Directions for this task
Please transcribe exactly the line that holds "RGB3 pin GND: GND -> 3V3" and all lines that follow it to the end of the records below, omitting any pictures.
### Input records
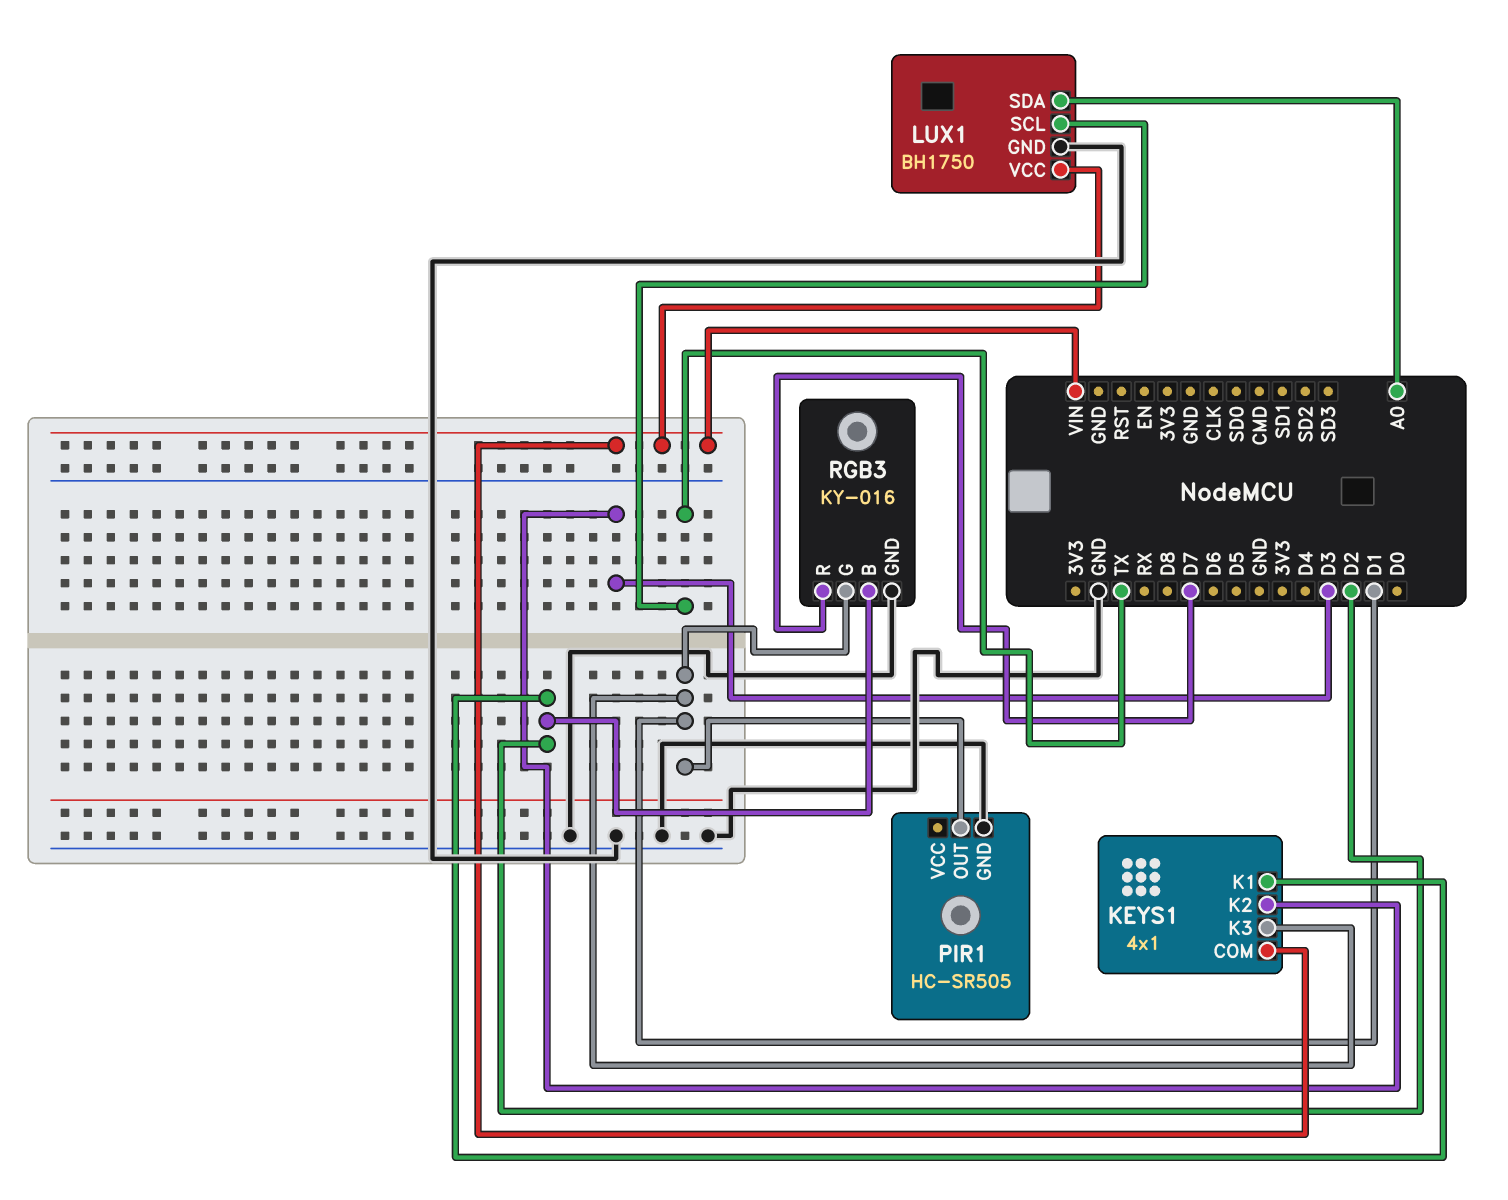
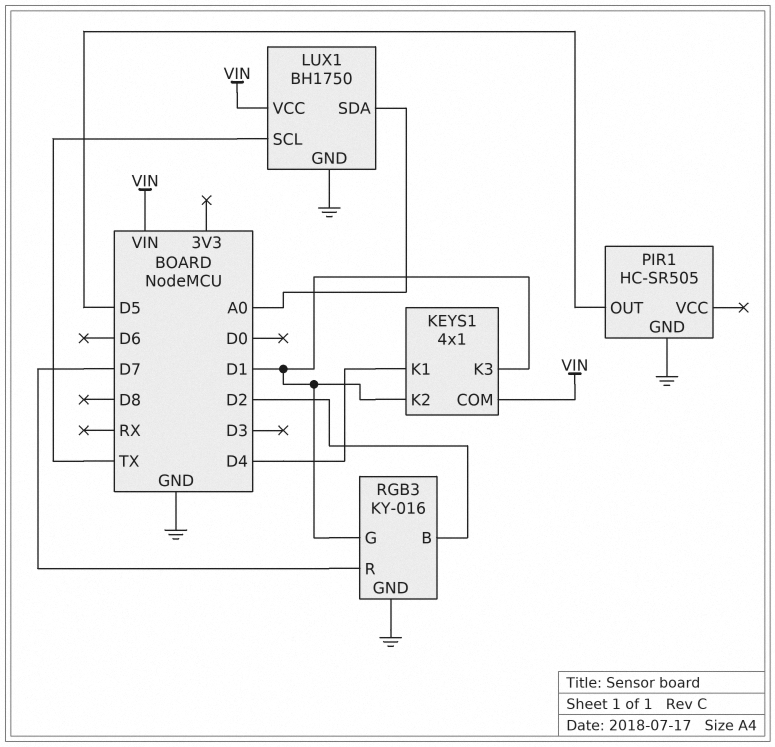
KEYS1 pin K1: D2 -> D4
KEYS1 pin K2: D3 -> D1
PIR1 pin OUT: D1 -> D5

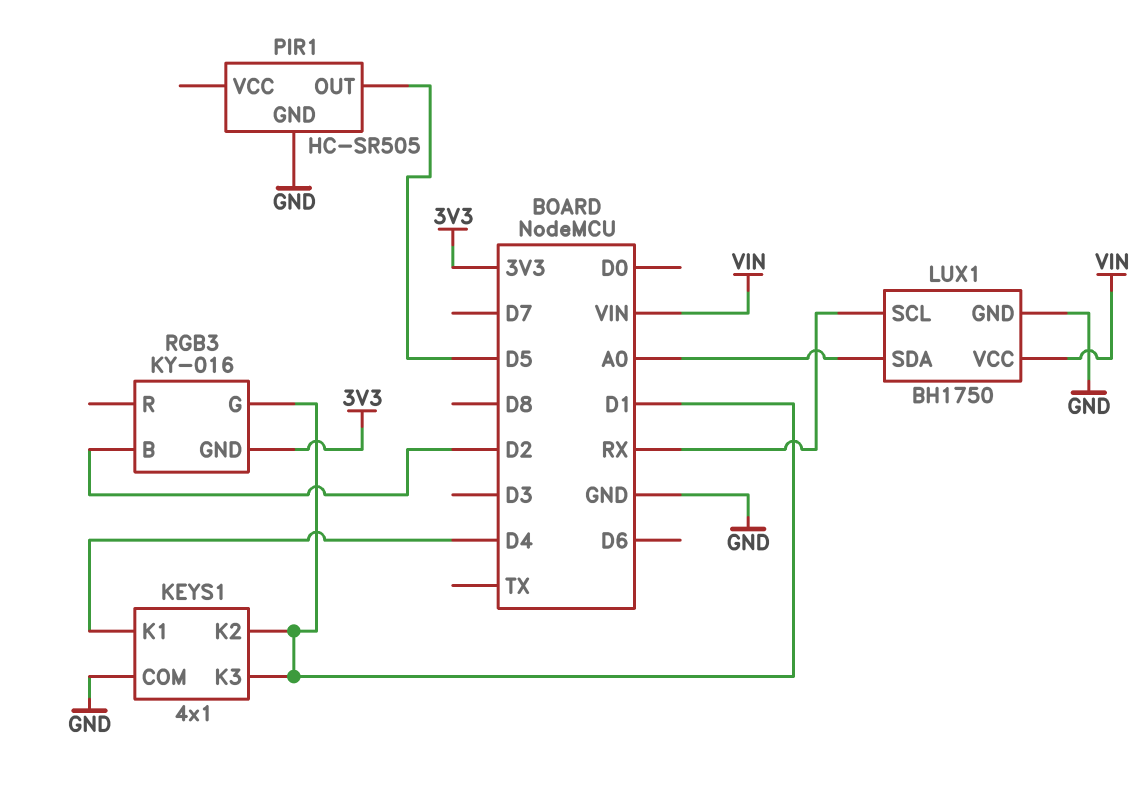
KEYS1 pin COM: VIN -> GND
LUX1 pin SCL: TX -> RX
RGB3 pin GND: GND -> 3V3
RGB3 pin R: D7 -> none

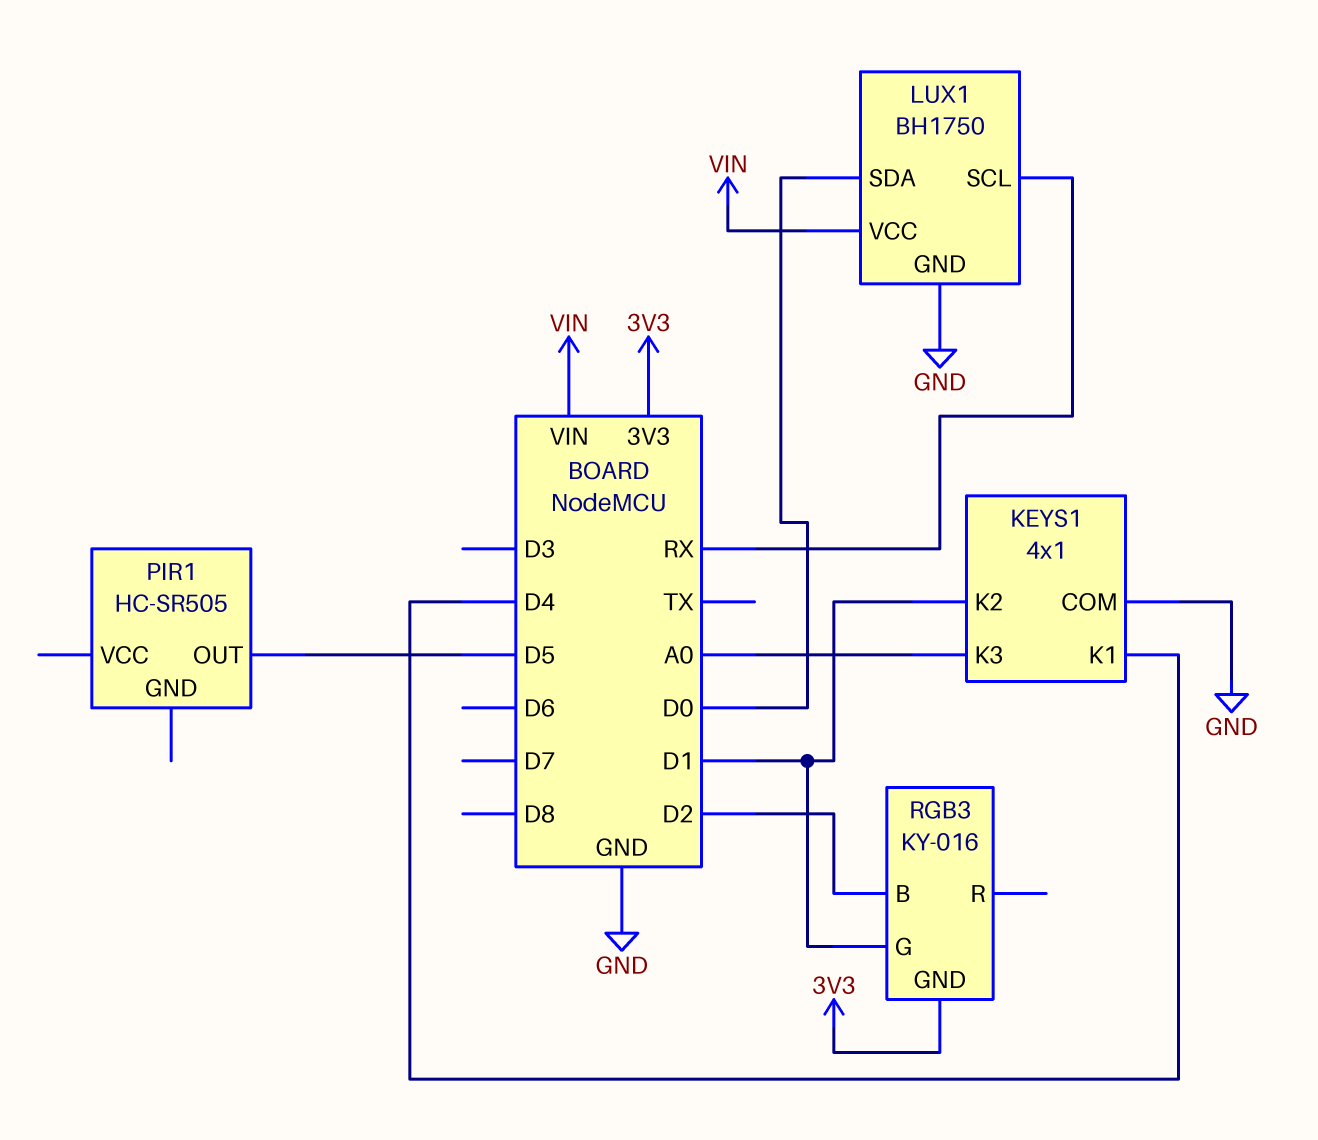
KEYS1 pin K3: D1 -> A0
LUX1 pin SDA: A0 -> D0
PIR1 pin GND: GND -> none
######
Task answer
RGB3 pin GND: GND -> 3V3
RGB3 pin R: D7 -> none

KEYS1 pin K3: D1 -> A0
LUX1 pin SDA: A0 -> D0
PIR1 pin GND: GND -> none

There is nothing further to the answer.